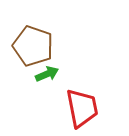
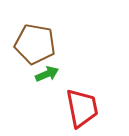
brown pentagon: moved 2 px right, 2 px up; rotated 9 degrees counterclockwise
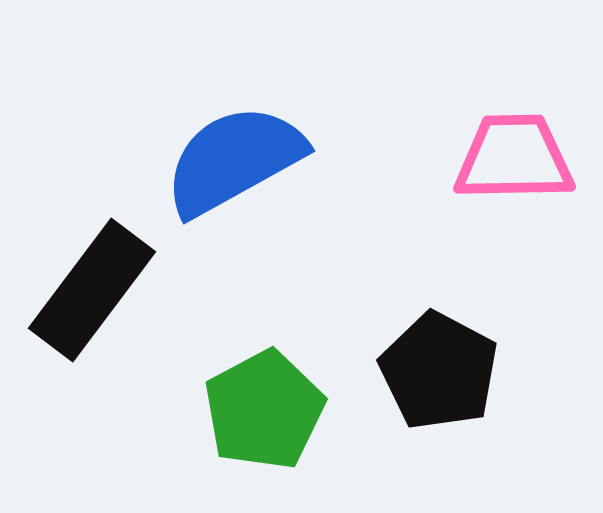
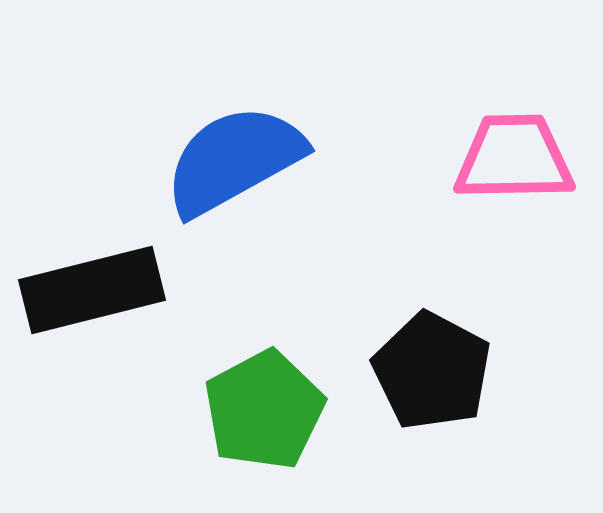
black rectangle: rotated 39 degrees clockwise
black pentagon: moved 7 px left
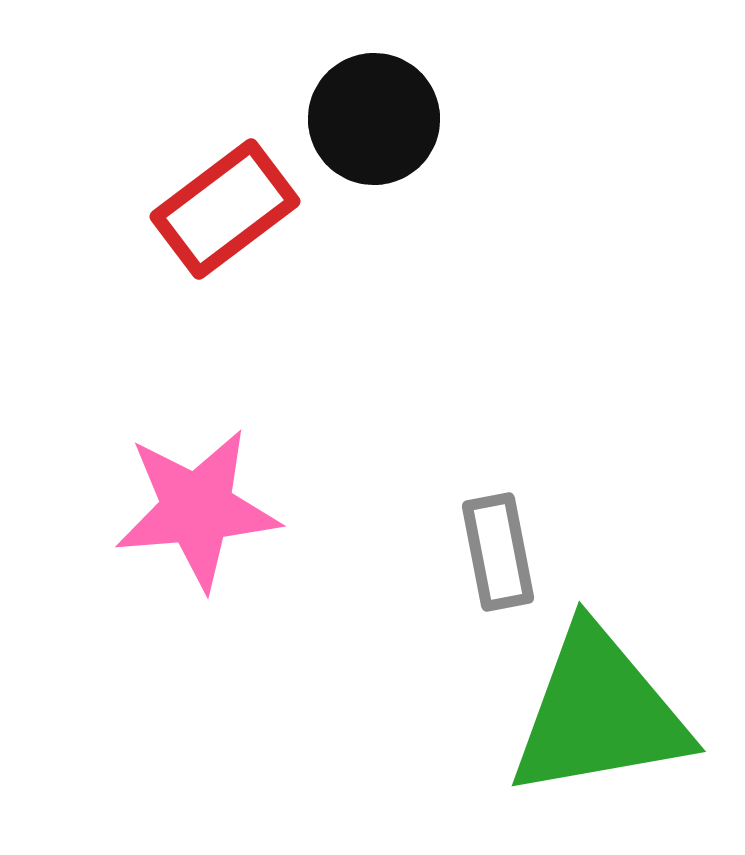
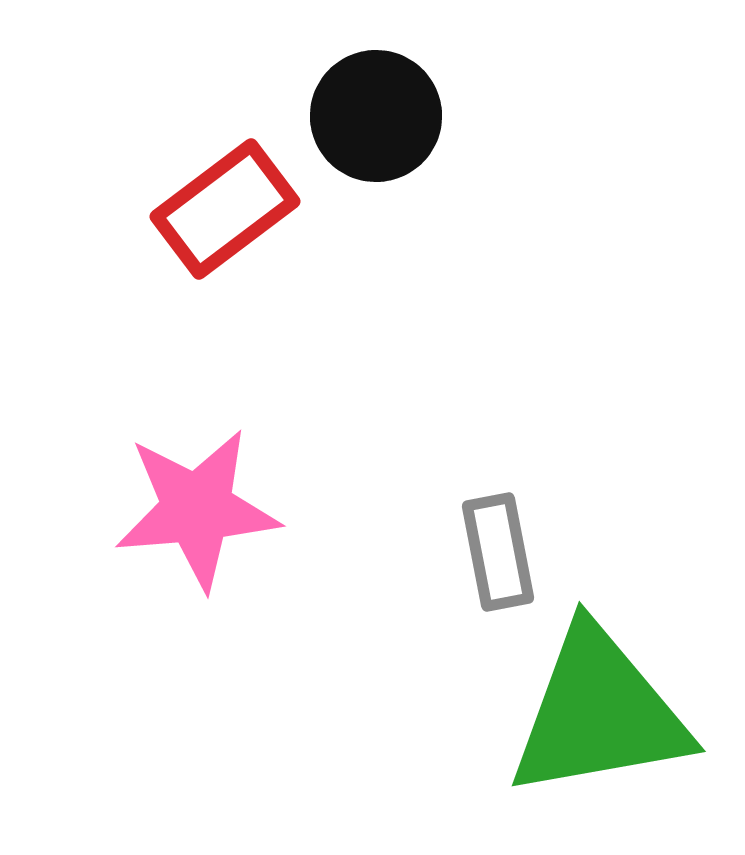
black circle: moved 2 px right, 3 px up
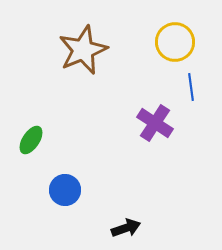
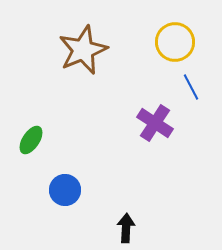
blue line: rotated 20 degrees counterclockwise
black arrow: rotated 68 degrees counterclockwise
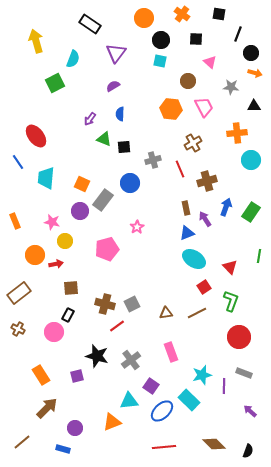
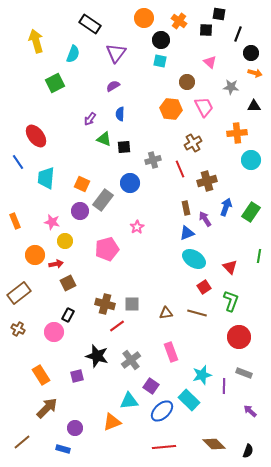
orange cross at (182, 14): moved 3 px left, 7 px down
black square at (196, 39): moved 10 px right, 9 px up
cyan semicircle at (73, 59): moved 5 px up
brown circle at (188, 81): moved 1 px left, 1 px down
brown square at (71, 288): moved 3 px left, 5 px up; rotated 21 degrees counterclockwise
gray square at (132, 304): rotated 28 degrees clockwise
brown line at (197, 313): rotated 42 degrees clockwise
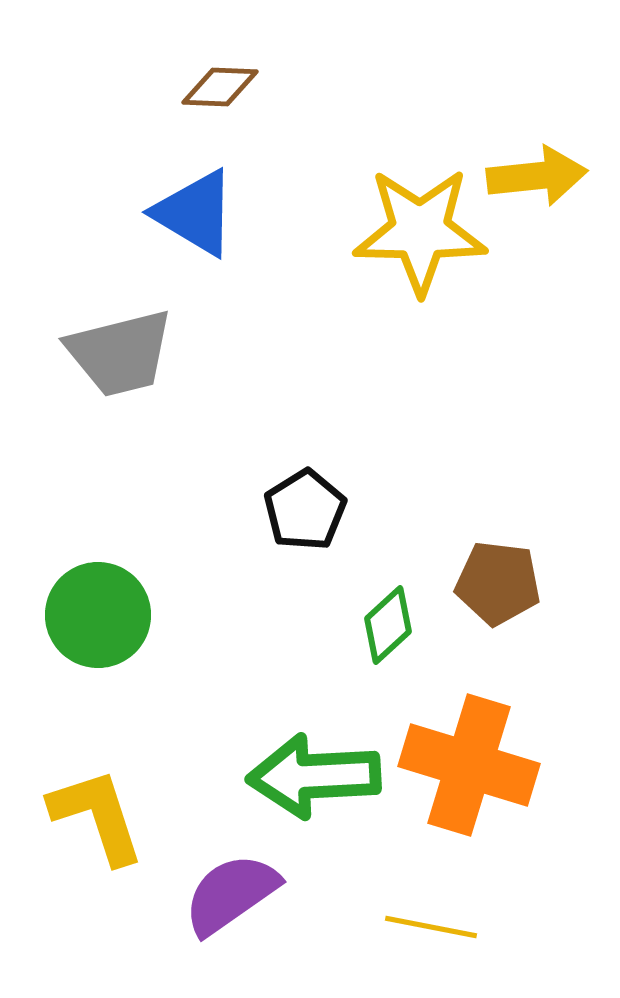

==============================

-- TASK TO CARRY OUT --
Rewrite the lines of all the items above, changing every "counterclockwise" to "anticlockwise" and keeping the rest the same. Leave out the pictures.

-- WRITTEN SOLUTION --
brown pentagon: moved 2 px right, 2 px up; rotated 9 degrees anticlockwise
black rectangle: rotated 39 degrees clockwise
black pentagon: moved 7 px left
black circle: moved 2 px right, 3 px up
blue line: rotated 20 degrees anticlockwise
black arrow: rotated 68 degrees anticlockwise
orange cross at (182, 14): moved 3 px left, 7 px down
black square at (196, 39): moved 10 px right, 9 px up
cyan semicircle at (73, 59): moved 5 px up
brown circle at (188, 81): moved 1 px left, 1 px down
brown square at (71, 288): moved 3 px left, 5 px up; rotated 21 degrees anticlockwise
gray square at (132, 304): rotated 28 degrees clockwise
brown line at (197, 313): rotated 42 degrees clockwise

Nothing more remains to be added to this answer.